Task instructions: Search the listing below for the line containing "C201: 33uF (plus". From there through the line containing "C3: 4.7uF (VB, VC) -> 68nF (VB, VC)", transcribe every line exactly, both ends included.
### Data shown ###
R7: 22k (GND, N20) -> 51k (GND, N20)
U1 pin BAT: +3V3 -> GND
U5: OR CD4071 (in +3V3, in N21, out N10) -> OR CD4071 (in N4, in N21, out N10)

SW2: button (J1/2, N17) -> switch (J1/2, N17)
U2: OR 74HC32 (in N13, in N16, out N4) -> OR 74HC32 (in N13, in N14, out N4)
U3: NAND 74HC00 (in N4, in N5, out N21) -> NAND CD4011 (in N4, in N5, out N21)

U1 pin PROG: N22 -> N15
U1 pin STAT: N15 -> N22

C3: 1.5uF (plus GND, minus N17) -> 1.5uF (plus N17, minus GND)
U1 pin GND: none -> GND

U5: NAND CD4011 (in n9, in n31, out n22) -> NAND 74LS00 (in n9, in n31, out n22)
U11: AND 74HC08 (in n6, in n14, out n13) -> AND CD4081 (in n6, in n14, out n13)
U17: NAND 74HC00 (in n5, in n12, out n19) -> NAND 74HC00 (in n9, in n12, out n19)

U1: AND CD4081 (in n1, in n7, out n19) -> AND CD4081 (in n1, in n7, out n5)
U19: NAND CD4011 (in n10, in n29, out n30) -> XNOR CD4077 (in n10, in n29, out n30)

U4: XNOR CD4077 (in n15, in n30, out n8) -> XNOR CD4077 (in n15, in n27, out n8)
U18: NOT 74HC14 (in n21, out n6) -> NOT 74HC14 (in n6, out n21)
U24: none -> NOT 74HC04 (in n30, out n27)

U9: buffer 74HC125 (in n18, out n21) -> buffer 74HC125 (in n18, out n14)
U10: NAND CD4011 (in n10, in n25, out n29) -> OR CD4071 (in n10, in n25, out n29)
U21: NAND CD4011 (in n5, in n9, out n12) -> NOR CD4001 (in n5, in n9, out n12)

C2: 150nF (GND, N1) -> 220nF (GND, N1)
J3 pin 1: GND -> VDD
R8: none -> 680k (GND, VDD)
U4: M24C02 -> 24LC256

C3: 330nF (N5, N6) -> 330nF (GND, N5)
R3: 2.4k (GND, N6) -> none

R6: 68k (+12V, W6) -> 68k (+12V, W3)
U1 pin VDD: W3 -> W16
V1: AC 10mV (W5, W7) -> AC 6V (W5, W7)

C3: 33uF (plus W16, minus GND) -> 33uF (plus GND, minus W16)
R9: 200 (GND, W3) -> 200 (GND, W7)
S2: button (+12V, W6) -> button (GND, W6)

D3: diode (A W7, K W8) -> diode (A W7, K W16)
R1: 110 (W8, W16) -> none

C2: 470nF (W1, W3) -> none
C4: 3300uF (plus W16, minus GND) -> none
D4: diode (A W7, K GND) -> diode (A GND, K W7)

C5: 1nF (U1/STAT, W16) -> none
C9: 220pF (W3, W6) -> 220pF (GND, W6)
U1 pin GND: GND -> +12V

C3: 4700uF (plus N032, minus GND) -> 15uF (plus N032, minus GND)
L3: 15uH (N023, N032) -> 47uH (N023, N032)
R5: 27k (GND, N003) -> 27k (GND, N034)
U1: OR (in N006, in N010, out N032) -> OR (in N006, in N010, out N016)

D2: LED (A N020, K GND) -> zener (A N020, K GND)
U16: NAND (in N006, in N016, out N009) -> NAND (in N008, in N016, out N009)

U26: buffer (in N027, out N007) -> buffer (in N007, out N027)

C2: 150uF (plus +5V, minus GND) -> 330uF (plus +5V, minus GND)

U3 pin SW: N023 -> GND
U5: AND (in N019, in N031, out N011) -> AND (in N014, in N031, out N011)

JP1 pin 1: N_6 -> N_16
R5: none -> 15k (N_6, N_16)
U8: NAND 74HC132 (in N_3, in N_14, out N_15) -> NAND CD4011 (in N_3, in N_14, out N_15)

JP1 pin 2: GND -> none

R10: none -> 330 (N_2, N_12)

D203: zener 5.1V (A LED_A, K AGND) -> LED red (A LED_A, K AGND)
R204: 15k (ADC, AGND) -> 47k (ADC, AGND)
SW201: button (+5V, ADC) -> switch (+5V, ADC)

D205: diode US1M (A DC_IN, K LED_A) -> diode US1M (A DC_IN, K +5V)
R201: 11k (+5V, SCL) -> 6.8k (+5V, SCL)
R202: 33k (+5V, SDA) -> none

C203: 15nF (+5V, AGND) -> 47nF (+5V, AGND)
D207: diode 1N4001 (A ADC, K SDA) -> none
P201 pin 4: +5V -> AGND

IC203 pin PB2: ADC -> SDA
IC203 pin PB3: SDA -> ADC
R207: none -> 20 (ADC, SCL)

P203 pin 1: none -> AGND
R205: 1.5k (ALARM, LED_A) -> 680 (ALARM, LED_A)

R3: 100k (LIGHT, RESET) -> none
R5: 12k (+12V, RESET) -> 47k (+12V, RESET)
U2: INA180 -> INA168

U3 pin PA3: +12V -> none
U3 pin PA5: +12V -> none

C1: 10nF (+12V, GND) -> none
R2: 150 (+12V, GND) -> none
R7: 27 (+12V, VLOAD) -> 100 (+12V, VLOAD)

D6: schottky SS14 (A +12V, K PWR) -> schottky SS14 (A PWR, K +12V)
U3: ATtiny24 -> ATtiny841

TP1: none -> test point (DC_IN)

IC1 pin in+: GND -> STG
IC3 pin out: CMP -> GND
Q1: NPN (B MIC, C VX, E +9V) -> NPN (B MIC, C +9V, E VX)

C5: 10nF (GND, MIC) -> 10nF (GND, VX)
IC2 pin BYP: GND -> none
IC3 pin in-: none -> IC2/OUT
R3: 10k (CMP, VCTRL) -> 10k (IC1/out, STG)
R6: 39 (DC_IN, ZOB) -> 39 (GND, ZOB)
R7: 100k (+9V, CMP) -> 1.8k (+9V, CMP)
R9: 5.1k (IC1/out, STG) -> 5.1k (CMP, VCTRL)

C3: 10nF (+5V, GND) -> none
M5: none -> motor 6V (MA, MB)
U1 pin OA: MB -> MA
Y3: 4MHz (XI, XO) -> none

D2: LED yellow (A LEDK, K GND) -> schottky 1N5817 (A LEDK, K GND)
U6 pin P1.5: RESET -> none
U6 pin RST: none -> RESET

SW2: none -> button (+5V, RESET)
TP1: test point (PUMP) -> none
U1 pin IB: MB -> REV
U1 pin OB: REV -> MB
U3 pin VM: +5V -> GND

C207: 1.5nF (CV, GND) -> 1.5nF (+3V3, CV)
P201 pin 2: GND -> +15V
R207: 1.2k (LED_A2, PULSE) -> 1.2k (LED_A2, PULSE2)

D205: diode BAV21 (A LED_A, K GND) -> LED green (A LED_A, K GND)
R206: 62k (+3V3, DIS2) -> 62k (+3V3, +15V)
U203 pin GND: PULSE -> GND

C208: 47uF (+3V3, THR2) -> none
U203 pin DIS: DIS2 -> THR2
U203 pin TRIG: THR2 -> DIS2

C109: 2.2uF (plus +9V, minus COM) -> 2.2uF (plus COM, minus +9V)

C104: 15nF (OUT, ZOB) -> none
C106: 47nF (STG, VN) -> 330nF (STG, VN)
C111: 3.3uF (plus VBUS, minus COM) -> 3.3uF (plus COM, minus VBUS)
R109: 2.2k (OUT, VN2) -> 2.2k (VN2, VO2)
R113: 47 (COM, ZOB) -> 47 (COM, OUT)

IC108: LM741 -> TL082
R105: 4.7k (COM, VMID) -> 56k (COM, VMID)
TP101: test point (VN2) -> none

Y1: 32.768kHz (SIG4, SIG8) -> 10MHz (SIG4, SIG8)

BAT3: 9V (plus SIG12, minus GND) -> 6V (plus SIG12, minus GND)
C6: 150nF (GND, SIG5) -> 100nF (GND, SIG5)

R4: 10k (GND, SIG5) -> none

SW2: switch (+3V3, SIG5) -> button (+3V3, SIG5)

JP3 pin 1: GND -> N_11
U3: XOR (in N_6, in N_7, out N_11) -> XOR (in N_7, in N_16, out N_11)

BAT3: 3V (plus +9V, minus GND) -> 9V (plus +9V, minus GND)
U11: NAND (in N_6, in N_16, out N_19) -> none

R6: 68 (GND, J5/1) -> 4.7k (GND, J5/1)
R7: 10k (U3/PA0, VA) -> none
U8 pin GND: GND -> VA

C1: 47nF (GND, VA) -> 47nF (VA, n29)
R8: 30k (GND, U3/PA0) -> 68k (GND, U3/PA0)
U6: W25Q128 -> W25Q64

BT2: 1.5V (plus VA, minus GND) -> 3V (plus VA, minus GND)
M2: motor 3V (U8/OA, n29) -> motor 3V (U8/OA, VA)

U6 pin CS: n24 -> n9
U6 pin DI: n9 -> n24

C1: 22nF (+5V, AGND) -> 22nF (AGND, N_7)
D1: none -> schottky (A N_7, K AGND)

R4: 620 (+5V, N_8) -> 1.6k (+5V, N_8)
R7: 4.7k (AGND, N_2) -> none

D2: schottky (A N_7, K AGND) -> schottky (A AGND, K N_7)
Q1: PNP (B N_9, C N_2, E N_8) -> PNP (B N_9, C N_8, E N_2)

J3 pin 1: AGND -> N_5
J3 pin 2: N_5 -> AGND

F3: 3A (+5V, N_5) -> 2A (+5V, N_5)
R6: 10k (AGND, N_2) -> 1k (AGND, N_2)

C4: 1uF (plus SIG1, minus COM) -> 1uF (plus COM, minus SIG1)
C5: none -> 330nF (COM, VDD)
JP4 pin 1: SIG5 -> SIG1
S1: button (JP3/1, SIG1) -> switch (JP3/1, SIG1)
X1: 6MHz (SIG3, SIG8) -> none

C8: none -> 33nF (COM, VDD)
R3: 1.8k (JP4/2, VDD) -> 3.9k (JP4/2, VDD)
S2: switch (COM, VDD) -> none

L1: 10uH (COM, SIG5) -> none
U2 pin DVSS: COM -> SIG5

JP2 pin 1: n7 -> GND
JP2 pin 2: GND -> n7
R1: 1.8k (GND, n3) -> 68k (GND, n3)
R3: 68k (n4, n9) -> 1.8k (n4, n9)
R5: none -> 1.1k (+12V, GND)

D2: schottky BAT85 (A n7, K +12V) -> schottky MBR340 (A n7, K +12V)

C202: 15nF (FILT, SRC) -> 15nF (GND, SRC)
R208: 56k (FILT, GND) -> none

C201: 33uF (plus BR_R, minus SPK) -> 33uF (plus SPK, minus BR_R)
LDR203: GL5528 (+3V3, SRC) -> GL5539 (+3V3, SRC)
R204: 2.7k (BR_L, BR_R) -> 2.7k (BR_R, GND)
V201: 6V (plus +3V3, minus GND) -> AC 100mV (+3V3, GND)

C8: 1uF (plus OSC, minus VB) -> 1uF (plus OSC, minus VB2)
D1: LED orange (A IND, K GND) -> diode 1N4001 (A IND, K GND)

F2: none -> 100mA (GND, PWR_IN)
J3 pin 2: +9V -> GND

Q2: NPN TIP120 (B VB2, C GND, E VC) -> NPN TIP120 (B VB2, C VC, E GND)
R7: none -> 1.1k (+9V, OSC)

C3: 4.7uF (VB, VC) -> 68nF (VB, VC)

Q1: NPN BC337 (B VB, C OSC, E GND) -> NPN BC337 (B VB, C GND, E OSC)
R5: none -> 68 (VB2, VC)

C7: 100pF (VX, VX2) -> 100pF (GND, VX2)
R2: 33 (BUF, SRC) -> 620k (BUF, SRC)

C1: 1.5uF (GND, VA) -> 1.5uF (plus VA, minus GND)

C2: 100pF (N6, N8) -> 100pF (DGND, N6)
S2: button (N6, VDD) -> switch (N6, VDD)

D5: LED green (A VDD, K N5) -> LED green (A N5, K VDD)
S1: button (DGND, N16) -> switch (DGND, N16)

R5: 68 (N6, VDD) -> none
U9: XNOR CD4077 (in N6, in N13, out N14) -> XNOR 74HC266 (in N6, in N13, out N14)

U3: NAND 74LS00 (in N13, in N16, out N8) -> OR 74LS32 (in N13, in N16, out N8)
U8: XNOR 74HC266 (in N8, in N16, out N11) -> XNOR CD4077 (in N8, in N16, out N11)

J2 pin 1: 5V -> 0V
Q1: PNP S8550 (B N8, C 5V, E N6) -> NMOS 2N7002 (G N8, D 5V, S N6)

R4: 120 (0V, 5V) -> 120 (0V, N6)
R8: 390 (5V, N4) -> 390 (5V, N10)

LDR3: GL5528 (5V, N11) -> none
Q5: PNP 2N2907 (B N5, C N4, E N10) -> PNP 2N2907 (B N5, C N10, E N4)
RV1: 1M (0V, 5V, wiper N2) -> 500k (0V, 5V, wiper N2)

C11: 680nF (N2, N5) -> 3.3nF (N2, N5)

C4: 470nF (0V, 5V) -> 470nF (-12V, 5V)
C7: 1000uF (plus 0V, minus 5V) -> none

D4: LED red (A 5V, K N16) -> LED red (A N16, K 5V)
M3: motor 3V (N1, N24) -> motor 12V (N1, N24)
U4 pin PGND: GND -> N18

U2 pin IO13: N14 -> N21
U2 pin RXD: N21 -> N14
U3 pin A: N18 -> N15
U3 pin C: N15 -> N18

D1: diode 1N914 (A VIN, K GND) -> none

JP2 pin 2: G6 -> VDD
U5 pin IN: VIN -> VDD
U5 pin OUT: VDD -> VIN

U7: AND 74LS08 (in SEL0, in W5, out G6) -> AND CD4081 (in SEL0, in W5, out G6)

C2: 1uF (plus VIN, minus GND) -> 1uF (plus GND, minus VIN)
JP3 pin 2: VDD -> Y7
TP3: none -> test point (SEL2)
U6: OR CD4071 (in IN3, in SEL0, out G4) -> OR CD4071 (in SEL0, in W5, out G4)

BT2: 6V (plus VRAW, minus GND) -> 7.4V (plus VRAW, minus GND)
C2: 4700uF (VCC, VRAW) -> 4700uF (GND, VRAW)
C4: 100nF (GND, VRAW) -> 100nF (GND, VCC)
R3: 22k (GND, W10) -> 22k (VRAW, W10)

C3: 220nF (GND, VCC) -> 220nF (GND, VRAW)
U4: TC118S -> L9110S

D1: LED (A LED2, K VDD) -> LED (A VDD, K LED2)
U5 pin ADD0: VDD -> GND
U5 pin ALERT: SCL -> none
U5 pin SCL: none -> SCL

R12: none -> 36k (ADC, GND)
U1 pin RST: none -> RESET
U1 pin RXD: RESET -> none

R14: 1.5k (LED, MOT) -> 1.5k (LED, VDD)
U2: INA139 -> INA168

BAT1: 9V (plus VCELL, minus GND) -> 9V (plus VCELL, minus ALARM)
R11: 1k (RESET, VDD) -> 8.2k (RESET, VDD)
###
Answer space:
C201: 33uF (plus BR_R, minus SPK) -> 33uF (plus SPK, minus BR_R)
LDR203: GL5528 (+3V3, SRC) -> GL5539 (+3V3, SRC)
R204: 2.7k (BR_L, BR_R) -> 2.7k (BR_R, GND)
V201: 6V (plus +3V3, minus GND) -> AC 100mV (+3V3, GND)

C8: 1uF (plus OSC, minus VB) -> 1uF (plus OSC, minus VB2)
D1: LED orange (A IND, K GND) -> diode 1N4001 (A IND, K GND)

F2: none -> 100mA (GND, PWR_IN)
J3 pin 2: +9V -> GND

Q2: NPN TIP120 (B VB2, C GND, E VC) -> NPN TIP120 (B VB2, C VC, E GND)
R7: none -> 1.1k (+9V, OSC)

C3: 4.7uF (VB, VC) -> 68nF (VB, VC)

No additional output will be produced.